◆ **PROBLEM DESCRIPTION**
Could you filter the records below and keep only the lines with the word "none"?

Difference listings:
--- START ---
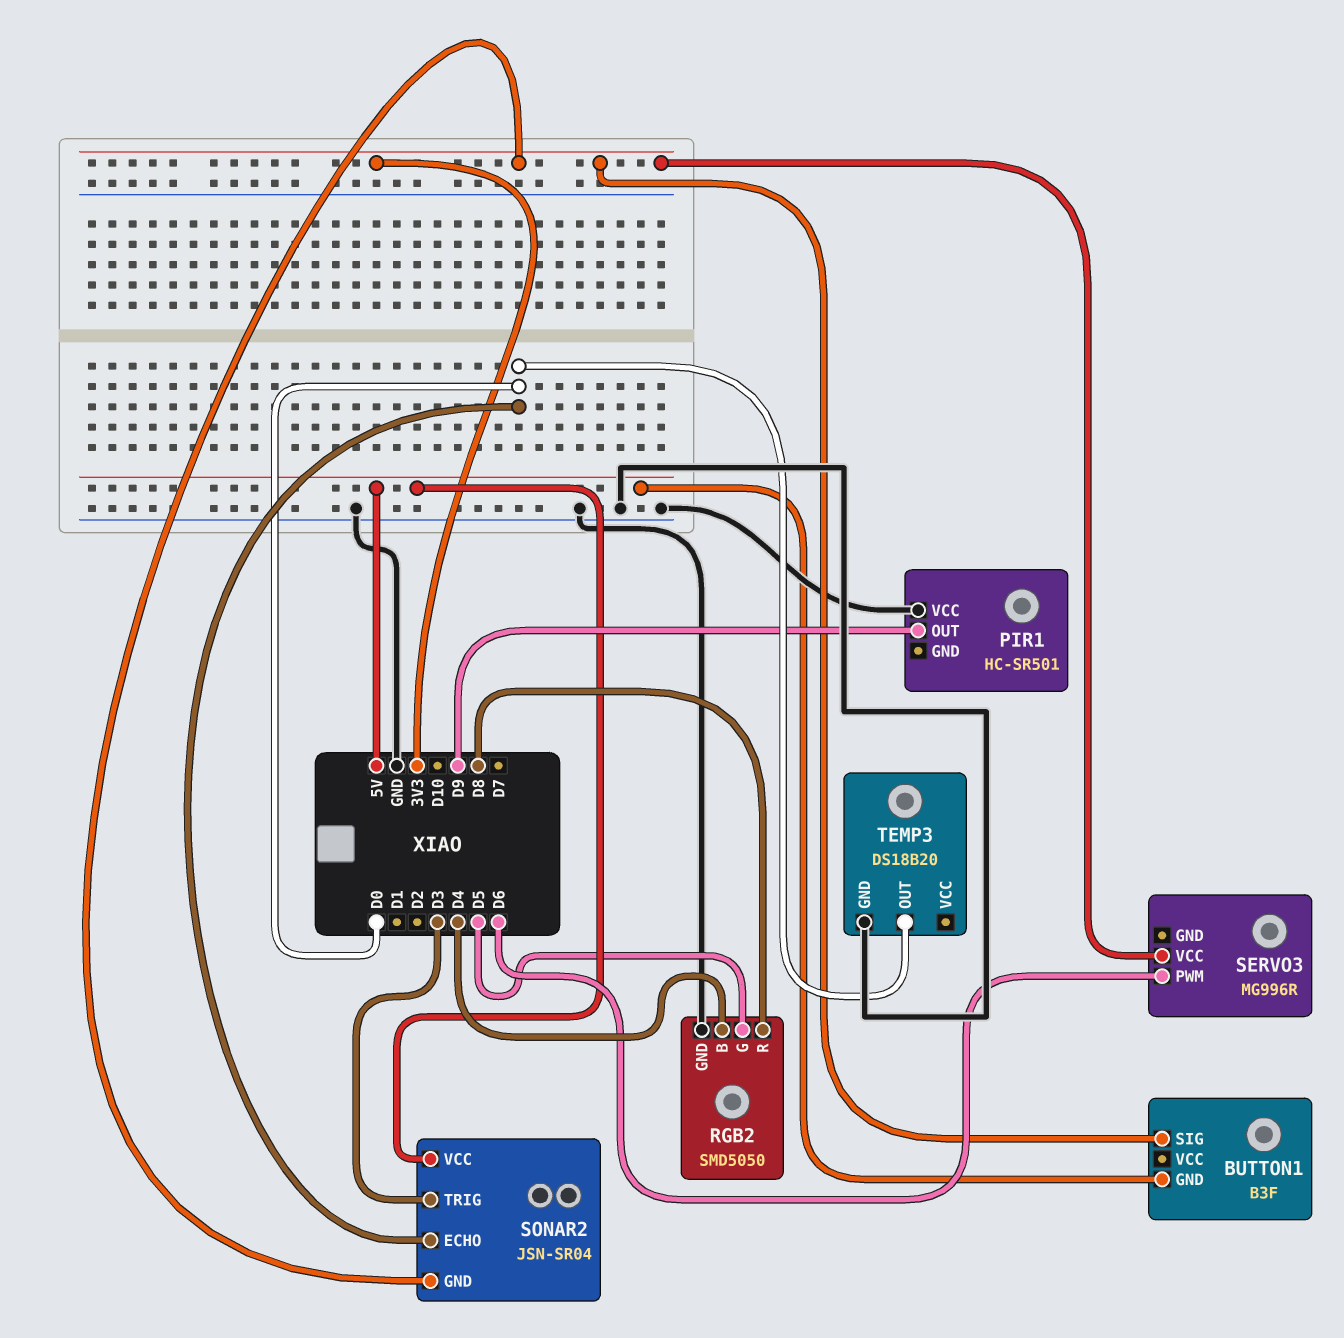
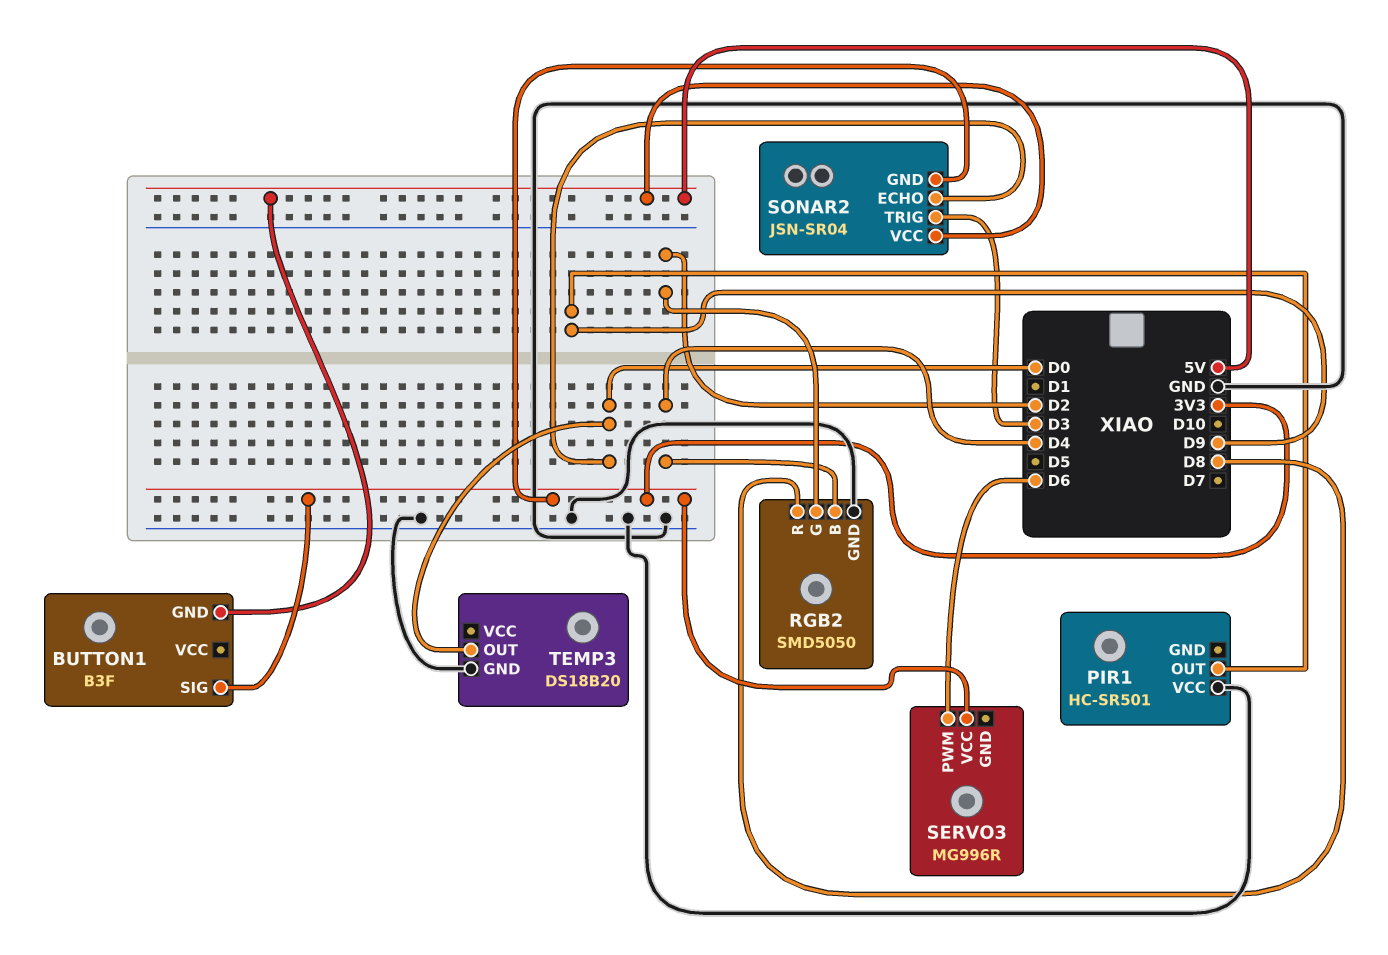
RGB2 pin G: D5 -> D2

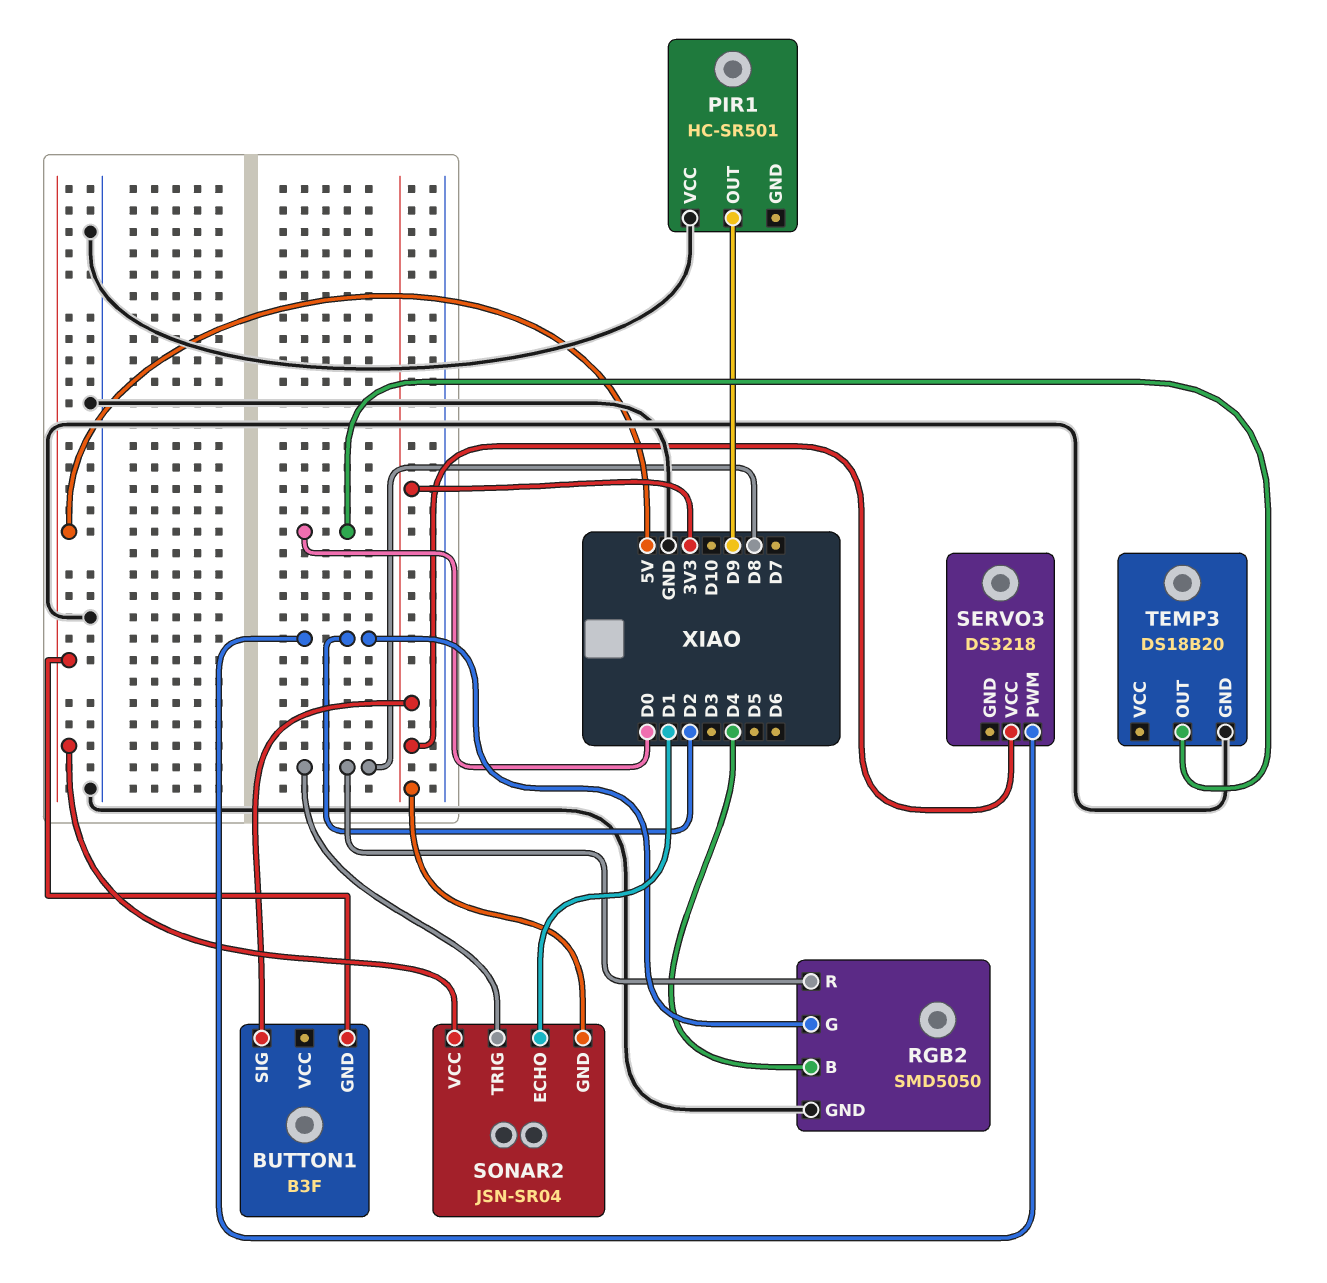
SERVO3: MG996R -> DS3218
SERVO3 pin PWM: D6 -> D2
SONAR2 pin ECHO: D0 -> D1
SONAR2 pin TRIG: D3 -> D8

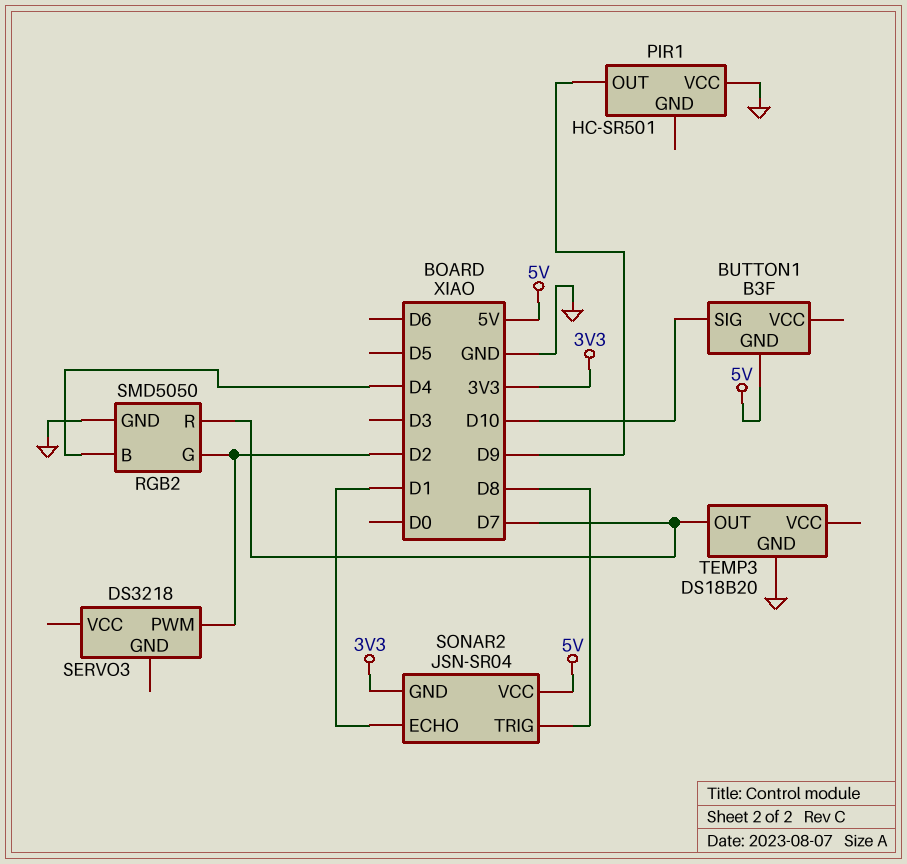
BUTTON1 pin SIG: 3V3 -> D10
RGB2 pin R: D8 -> D7
SERVO3 pin VCC: 3V3 -> none
TEMP3 pin OUT: D0 -> D7

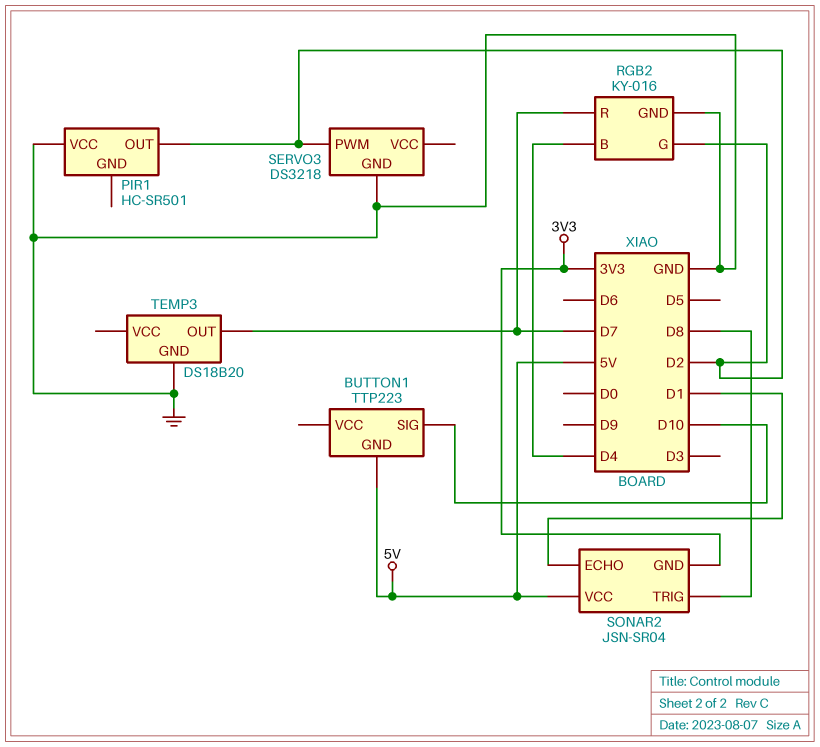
BUTTON1: B3F -> TTP223
PIR1 pin OUT: D9 -> D2
RGB2: SMD5050 -> KY-016
SERVO3 pin GND: none -> GND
--- END ---
◆ **ANSWER TO THIS EXERCISE**
SERVO3 pin VCC: 3V3 -> none
SERVO3 pin GND: none -> GND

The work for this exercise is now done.